Exercise description — For each line below that holds the word "RADIO", make a copy.

Supplied records —
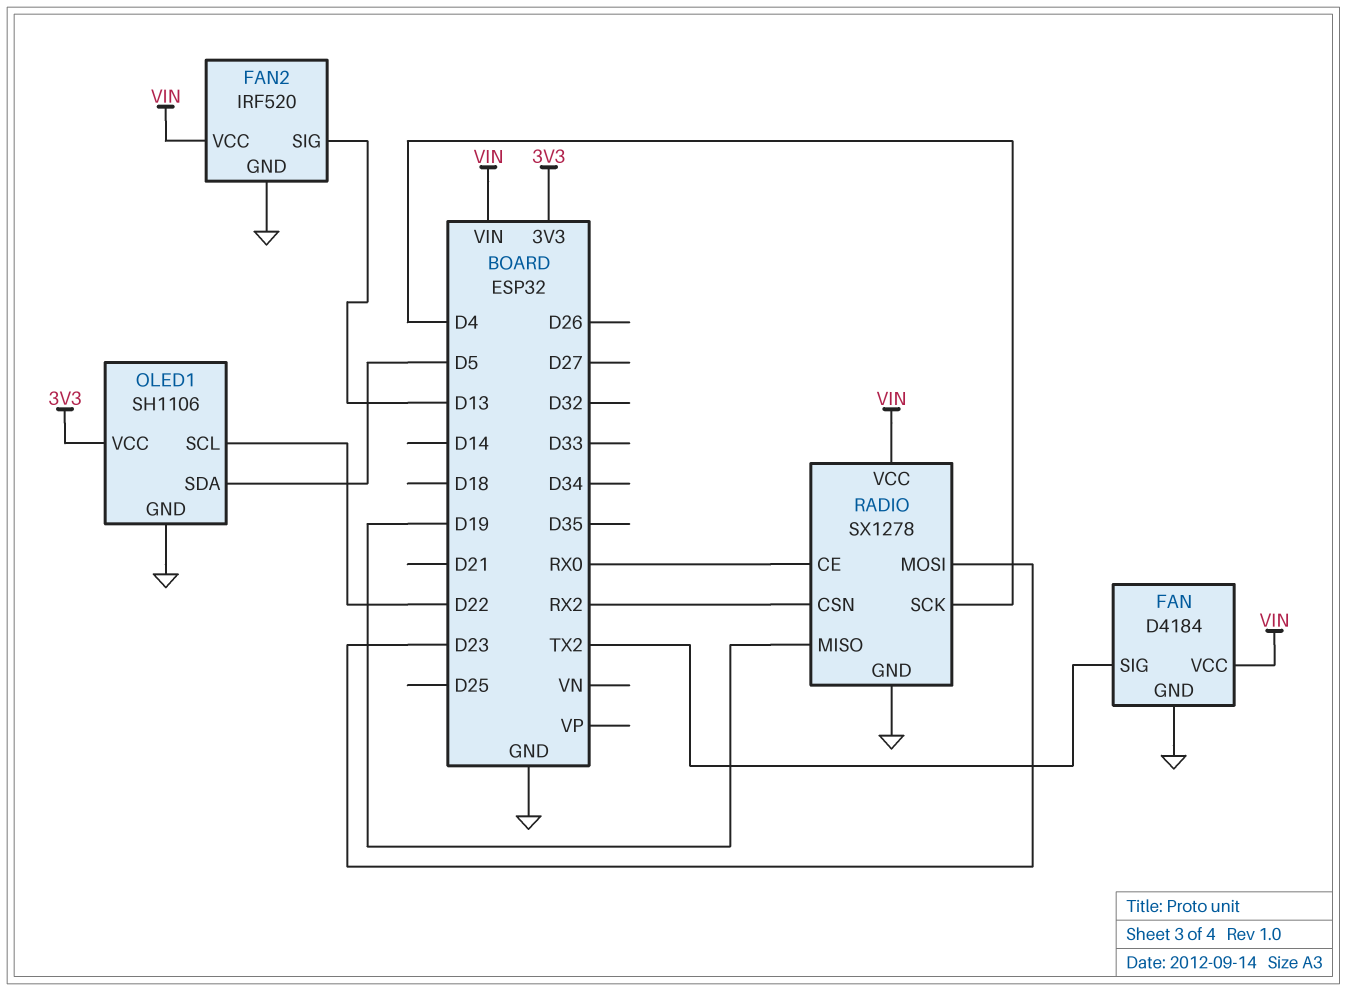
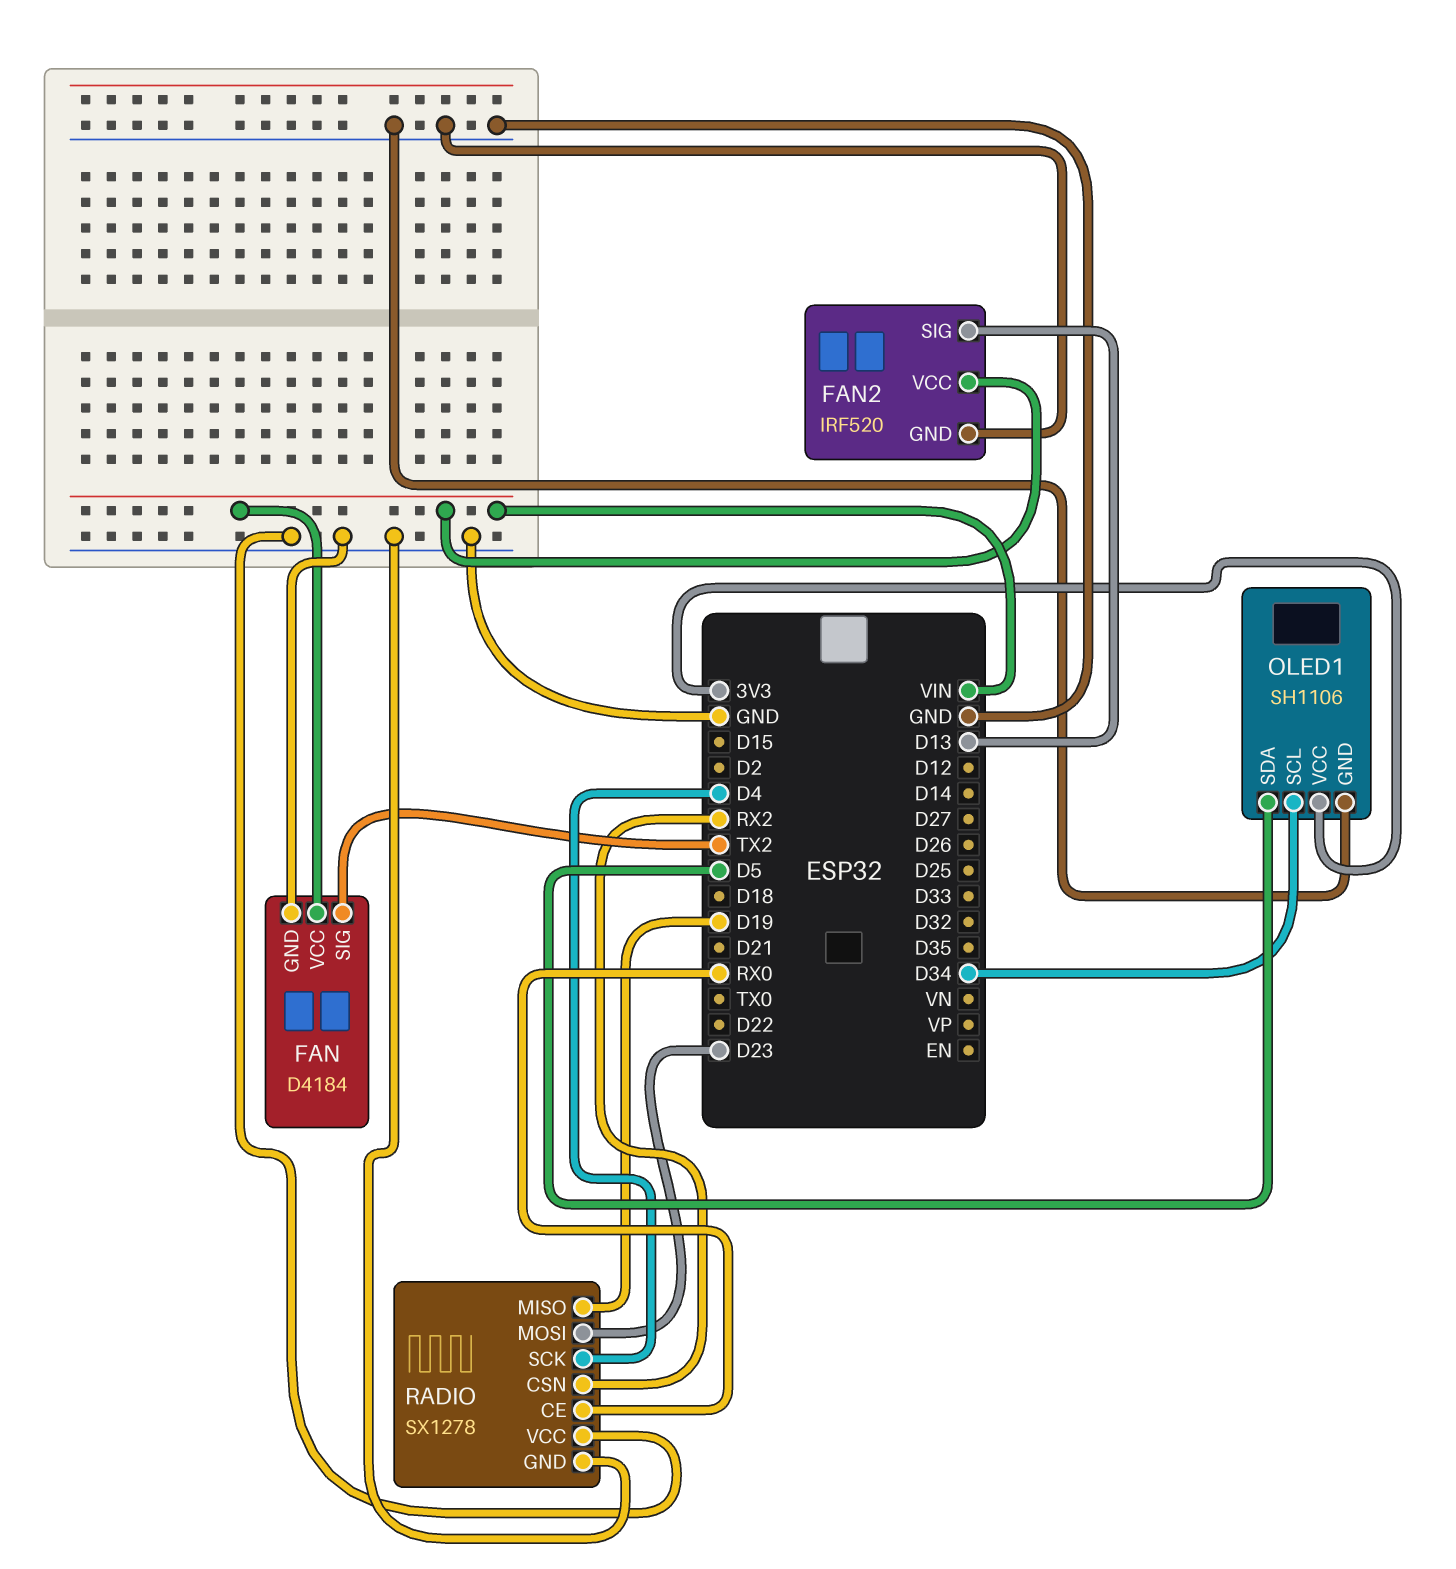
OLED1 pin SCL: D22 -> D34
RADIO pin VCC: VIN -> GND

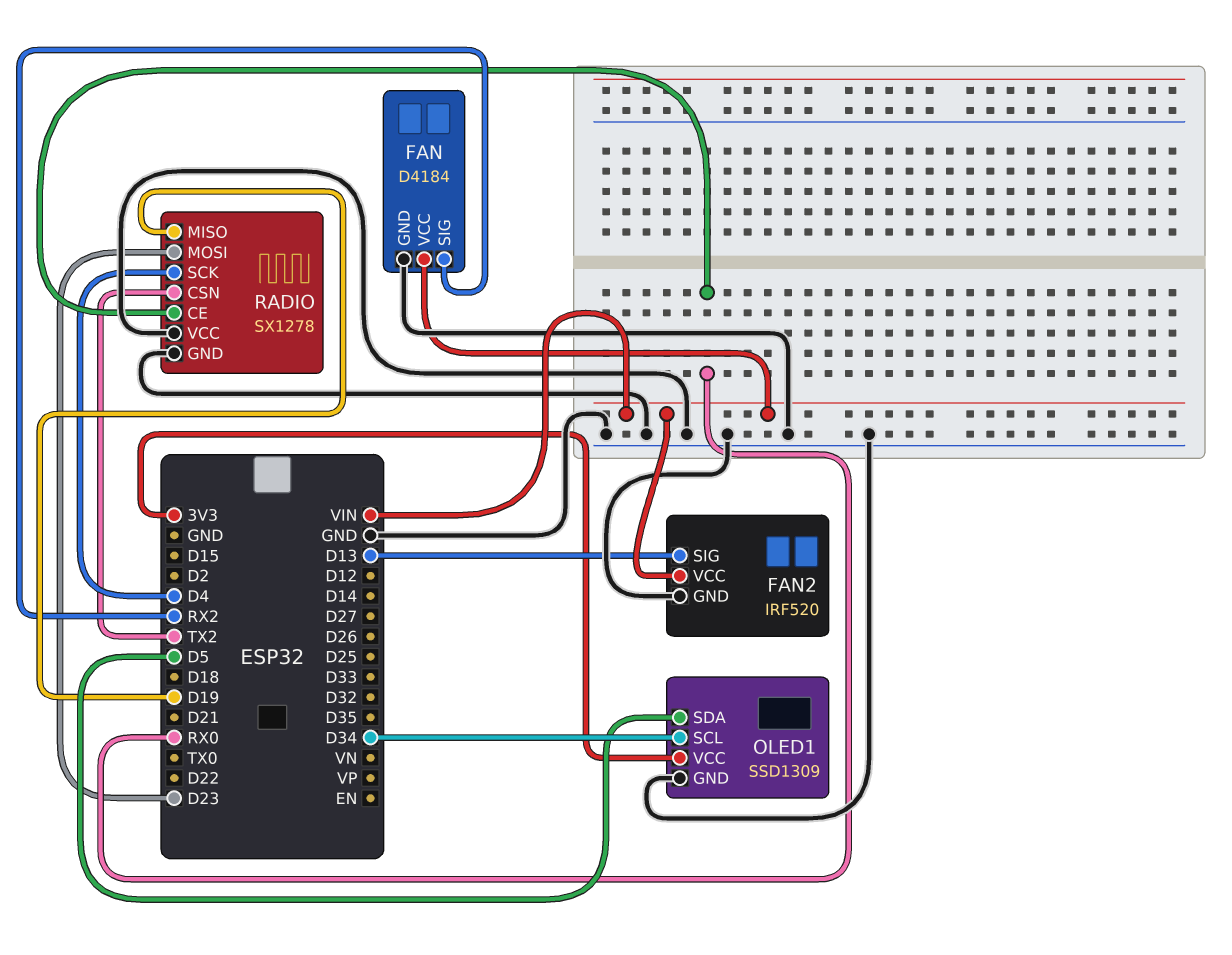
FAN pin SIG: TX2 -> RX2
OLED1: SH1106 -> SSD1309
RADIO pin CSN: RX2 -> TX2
...
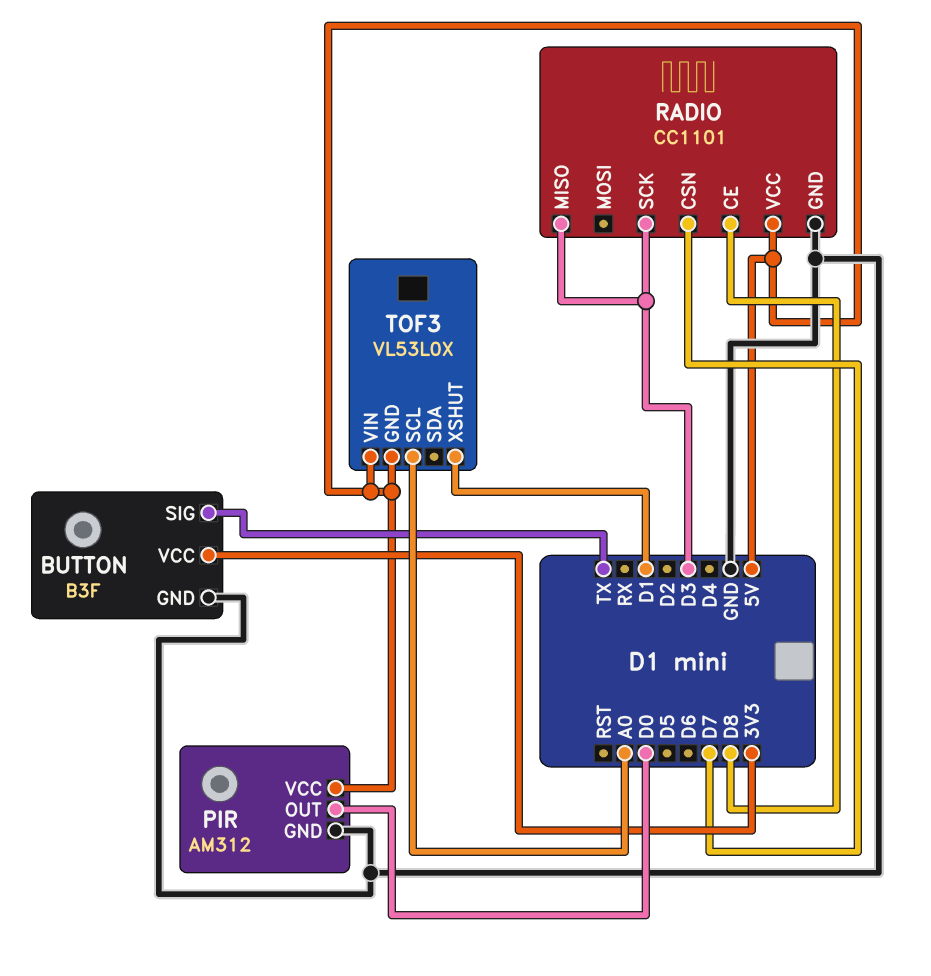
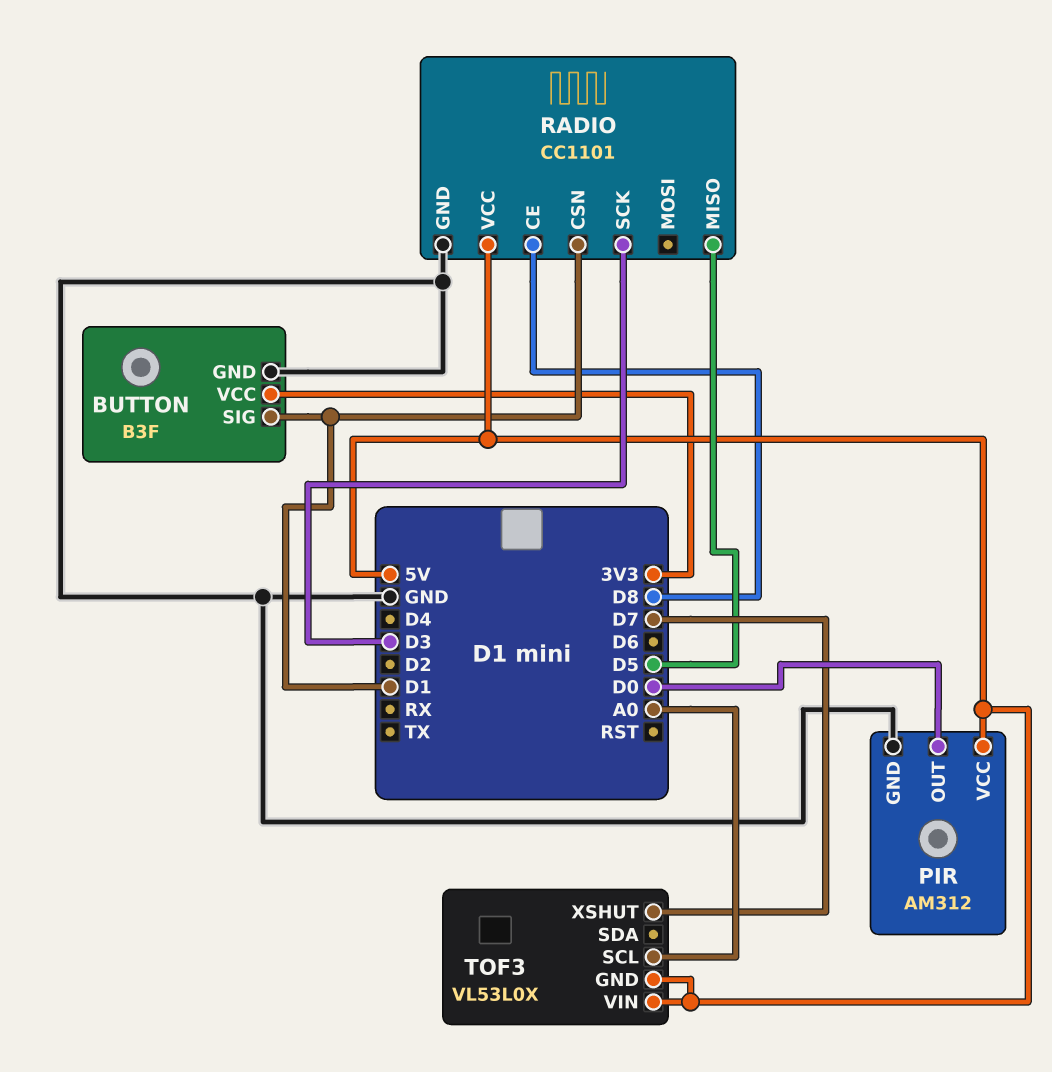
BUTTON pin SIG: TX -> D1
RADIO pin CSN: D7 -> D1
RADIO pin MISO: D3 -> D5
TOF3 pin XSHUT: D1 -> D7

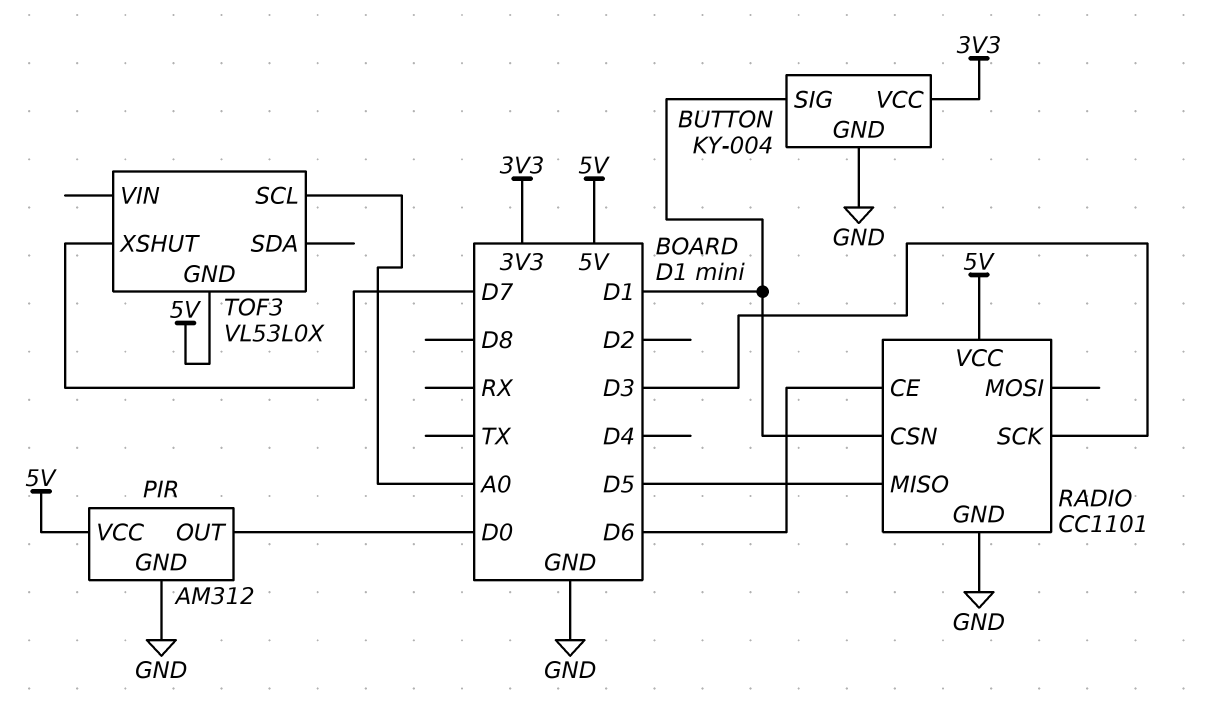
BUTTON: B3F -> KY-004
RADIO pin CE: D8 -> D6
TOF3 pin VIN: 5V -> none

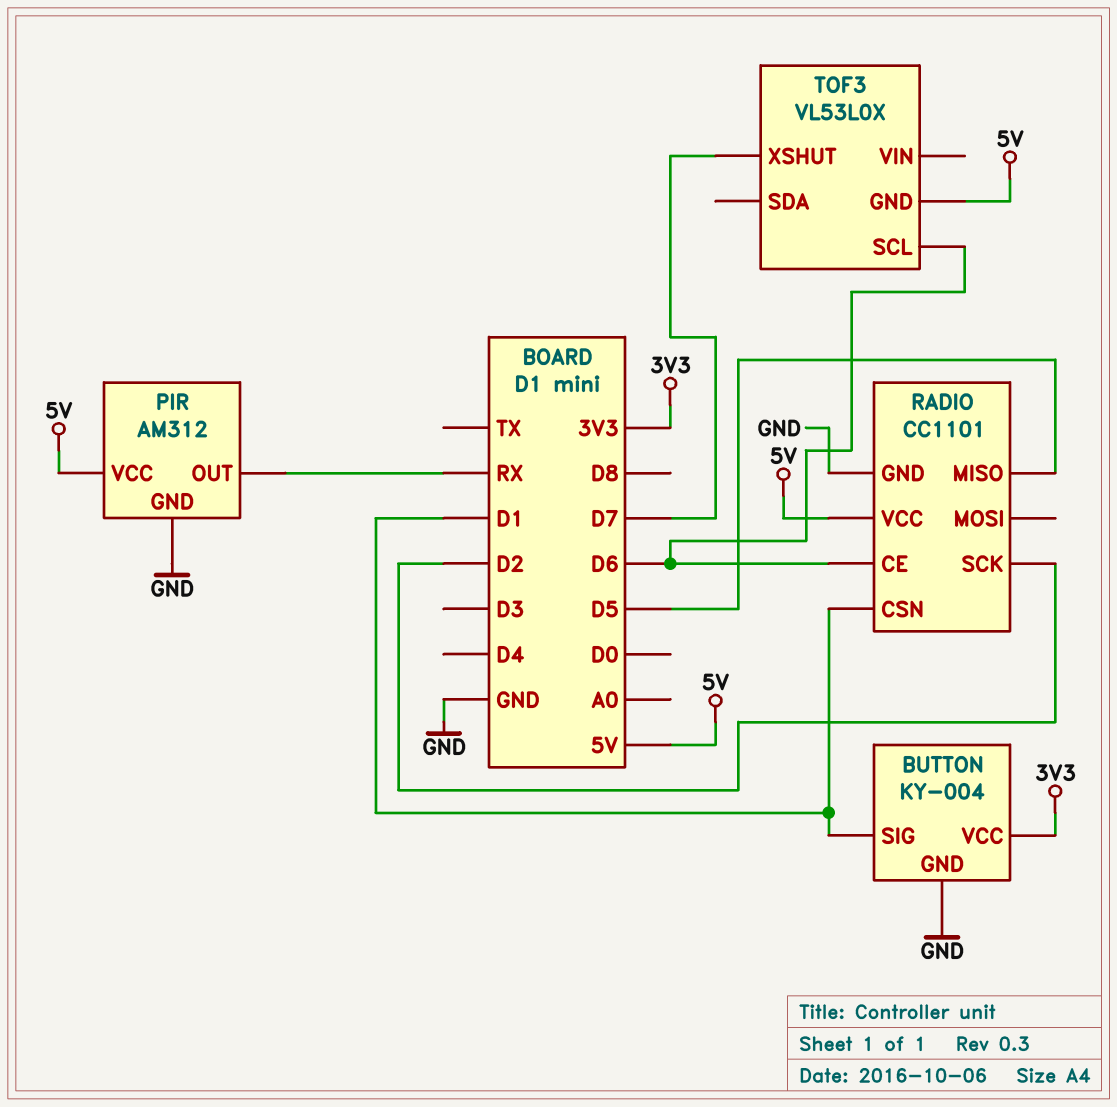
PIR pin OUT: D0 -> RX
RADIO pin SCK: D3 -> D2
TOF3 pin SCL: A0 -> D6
---
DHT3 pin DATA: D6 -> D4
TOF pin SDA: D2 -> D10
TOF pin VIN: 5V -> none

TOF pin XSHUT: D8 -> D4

Answer box —
RADIO pin VCC: VIN -> GND
RADIO pin CSN: RX2 -> TX2
RADIO pin CSN: D7 -> D1
RADIO pin MISO: D3 -> D5
RADIO pin CE: D8 -> D6
RADIO pin SCK: D3 -> D2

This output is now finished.